# Try it:
Every line of the data below should be repeated exactly, and no picture should be copied.
# # # # #
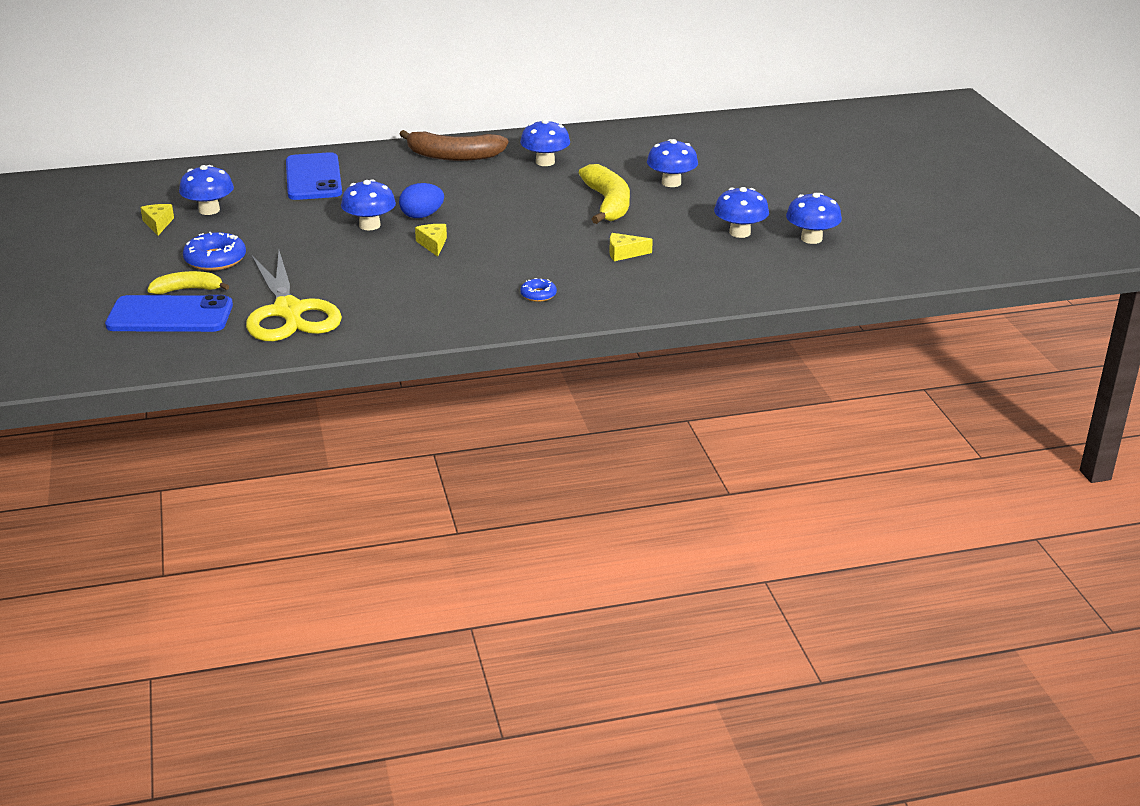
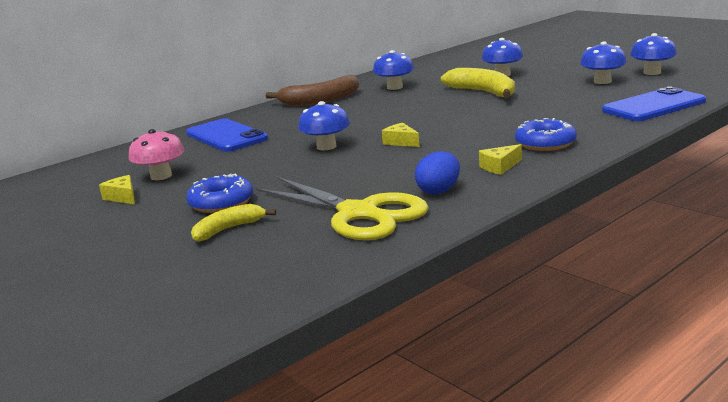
camera: 25 degrees left, 10 degrees down
(170, 315) = (242, 253): blue phone -> blue phone (653, 106)
(209, 210) = (161, 176): blue mushroom -> pink mushroom
(422, 216) = (359, 131): blue egg -> blue egg (439, 191)
(538, 295) = (545, 143): blue donut -> blue donut, size x1.76
(624, 253) = (553, 108): yellow cheese -> yellow cheese (499, 167)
# # # # #
# Written answer:
camera: 25 degrees left, 10 degrees down
(170, 315) = (242, 253): blue phone -> blue phone (653, 106)
(209, 210) = (161, 176): blue mushroom -> pink mushroom
(422, 216) = (359, 131): blue egg -> blue egg (439, 191)
(538, 295) = (545, 143): blue donut -> blue donut, size x1.76
(624, 253) = (553, 108): yellow cheese -> yellow cheese (499, 167)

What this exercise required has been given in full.